┌────────

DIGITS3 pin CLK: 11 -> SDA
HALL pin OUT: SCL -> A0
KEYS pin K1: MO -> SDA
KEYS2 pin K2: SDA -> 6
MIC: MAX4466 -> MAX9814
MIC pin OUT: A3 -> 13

└────────
┌────────

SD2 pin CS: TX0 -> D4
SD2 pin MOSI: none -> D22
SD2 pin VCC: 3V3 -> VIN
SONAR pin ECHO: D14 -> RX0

└────────

## EXERCISE DESCRIPTION
Begin at the line above that has "SD2 pin CS: TX0 -> D4" and stop after the line that has "SONAR pin ECHO: D14 -> RX0", copying each line exactly and adding nothing else.

## ANSWER AREA
SD2 pin CS: TX0 -> D4
SD2 pin MOSI: none -> D22
SD2 pin VCC: 3V3 -> VIN
SONAR pin ECHO: D14 -> RX0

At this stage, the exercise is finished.